Records from a data collection:

□ □ □ □ □ □ □

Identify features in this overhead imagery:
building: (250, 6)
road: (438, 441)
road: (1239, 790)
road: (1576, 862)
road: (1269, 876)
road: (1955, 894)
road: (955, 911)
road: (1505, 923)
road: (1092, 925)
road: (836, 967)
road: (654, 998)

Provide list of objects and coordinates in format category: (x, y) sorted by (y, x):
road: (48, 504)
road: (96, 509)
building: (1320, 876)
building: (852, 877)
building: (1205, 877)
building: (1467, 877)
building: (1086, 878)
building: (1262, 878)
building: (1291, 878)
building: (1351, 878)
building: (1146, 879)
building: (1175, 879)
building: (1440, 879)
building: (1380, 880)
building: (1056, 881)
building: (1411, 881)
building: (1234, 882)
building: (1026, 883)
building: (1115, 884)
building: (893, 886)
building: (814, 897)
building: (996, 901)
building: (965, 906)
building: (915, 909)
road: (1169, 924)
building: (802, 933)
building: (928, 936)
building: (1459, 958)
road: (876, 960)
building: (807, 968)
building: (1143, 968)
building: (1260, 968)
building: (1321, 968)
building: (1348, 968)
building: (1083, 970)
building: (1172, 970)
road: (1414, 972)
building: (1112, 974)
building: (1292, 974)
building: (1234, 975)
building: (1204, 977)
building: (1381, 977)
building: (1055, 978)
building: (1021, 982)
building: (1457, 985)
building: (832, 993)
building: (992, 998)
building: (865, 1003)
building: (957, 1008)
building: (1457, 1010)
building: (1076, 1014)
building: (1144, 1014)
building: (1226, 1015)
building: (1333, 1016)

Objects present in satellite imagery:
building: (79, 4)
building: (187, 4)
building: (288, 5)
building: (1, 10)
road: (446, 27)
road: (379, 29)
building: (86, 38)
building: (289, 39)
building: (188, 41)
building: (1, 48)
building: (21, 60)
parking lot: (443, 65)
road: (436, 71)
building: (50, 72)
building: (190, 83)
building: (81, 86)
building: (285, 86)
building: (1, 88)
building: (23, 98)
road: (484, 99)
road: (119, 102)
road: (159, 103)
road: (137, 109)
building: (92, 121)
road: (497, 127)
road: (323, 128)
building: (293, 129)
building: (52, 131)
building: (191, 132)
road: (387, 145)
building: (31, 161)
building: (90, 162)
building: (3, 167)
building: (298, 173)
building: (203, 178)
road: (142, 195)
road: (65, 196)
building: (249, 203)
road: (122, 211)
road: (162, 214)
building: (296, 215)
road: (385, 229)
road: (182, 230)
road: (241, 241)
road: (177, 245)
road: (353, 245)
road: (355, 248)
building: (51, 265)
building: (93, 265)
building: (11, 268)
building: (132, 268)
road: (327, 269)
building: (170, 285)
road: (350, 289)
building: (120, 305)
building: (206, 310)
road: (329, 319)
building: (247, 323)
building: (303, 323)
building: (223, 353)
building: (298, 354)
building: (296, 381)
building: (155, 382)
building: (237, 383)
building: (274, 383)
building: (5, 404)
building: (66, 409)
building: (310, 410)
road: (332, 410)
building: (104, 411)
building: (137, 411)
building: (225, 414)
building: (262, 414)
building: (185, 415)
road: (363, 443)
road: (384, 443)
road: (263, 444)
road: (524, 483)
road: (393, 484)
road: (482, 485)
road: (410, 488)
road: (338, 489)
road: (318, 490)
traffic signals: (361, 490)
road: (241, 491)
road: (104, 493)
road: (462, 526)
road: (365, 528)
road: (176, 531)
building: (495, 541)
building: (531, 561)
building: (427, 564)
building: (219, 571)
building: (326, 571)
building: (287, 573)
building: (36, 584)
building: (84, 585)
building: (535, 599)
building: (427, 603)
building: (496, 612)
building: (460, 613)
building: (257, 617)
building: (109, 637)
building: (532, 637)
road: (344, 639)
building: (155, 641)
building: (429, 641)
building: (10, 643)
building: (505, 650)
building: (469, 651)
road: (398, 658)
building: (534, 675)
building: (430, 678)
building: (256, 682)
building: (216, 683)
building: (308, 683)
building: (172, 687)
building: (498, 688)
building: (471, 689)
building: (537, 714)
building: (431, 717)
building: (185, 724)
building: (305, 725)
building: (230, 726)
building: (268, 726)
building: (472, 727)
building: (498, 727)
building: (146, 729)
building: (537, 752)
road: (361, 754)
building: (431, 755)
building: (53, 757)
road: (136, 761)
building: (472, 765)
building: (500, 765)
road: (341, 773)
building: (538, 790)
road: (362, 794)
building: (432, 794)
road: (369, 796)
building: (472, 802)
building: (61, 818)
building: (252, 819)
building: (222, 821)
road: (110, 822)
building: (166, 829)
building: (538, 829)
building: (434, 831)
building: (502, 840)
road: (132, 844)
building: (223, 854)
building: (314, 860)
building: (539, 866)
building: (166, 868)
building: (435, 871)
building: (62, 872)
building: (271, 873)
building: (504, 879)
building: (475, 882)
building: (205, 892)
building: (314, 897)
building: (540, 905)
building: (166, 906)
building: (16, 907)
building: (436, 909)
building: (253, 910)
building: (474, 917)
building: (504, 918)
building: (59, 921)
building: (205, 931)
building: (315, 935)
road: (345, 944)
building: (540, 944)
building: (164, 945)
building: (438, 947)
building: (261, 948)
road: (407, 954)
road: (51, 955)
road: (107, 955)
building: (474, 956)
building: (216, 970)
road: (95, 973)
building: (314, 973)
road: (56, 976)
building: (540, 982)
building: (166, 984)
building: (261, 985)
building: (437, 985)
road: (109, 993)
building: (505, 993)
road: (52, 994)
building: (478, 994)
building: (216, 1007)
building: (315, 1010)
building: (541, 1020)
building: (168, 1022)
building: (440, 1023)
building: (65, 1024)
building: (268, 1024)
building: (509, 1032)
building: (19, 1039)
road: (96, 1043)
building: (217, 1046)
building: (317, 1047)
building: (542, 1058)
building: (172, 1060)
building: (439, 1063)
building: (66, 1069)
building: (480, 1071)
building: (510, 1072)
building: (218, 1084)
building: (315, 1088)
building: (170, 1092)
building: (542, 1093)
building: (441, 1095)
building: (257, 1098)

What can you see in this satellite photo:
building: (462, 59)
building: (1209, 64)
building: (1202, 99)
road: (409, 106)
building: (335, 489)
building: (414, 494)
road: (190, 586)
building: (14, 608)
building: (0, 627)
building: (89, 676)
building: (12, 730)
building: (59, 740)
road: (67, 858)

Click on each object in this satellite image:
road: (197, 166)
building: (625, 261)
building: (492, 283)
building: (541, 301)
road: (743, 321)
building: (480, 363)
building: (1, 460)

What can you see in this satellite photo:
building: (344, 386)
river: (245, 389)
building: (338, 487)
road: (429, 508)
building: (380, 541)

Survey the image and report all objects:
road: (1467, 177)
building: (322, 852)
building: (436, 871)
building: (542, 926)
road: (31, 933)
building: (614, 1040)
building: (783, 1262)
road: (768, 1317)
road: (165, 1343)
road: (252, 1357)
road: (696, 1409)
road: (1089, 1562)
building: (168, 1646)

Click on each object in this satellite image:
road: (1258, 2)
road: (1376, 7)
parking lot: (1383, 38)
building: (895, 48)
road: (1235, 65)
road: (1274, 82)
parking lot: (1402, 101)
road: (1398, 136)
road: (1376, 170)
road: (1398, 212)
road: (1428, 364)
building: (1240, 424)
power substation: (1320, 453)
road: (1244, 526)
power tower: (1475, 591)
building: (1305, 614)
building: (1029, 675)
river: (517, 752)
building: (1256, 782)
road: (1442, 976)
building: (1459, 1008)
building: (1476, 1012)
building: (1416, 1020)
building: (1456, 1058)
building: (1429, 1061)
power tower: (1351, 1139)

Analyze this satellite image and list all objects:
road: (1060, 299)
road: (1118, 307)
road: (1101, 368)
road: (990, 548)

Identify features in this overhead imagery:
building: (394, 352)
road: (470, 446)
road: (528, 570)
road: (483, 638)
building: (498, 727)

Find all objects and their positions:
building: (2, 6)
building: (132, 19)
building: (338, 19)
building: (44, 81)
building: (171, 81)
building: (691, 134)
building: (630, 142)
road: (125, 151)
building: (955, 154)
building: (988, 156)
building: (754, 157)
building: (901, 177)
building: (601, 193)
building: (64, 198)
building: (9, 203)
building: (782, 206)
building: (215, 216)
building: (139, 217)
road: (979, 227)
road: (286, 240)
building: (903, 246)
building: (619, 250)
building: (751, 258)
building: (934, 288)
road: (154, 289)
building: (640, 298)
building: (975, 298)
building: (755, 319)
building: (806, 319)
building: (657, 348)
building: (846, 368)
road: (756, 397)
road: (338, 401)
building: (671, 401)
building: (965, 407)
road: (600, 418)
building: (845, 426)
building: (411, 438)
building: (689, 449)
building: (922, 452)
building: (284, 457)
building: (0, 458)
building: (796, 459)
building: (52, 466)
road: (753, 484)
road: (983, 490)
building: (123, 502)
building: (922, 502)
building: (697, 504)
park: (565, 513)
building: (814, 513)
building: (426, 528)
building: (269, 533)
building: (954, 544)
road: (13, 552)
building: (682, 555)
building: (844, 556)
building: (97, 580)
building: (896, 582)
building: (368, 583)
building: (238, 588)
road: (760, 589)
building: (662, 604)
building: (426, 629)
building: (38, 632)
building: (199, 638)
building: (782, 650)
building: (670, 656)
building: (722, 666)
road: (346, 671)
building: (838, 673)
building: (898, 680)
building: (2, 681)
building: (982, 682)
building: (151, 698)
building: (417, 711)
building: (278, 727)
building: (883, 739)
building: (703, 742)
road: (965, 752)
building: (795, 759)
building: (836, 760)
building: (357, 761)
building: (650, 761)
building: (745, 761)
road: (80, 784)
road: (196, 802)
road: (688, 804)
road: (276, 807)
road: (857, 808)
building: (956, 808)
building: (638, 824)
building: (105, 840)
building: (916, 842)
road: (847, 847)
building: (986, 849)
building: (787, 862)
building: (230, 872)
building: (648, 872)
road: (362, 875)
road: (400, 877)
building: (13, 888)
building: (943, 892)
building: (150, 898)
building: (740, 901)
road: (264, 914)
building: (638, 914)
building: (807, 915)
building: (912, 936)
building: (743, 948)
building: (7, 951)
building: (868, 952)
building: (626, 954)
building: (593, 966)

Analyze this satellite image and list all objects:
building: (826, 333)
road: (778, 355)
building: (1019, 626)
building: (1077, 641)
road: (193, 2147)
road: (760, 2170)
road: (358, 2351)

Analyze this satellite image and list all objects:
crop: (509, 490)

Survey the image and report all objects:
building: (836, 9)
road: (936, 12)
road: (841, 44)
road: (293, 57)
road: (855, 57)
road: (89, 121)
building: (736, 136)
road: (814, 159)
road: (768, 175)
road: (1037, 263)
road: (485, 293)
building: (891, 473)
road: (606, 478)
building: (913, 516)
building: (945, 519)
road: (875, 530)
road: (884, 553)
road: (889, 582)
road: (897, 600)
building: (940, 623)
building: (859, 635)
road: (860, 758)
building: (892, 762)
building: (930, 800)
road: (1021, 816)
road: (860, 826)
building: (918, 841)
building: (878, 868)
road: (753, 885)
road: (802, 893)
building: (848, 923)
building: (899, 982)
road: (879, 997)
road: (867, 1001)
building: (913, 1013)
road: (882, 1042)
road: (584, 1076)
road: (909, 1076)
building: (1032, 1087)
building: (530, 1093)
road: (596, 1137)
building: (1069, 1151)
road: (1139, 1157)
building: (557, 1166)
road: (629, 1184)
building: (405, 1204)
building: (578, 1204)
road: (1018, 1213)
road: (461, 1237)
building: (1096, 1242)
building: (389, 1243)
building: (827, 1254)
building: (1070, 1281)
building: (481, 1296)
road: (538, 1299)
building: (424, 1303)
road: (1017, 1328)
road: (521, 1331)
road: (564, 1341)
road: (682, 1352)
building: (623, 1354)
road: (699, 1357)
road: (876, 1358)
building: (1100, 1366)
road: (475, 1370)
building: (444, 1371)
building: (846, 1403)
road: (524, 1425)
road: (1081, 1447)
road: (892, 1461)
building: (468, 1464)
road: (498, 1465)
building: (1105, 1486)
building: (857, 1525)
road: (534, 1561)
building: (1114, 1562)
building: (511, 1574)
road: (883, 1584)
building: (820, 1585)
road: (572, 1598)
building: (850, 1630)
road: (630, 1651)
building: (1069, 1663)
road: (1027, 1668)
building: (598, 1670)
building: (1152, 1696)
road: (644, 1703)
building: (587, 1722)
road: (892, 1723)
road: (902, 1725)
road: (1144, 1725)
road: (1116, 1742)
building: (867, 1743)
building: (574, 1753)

□ □ □ □ □ □ □

Copy out the lines above with "tower" in them.

power tower: (1475, 591)
power tower: (1351, 1139)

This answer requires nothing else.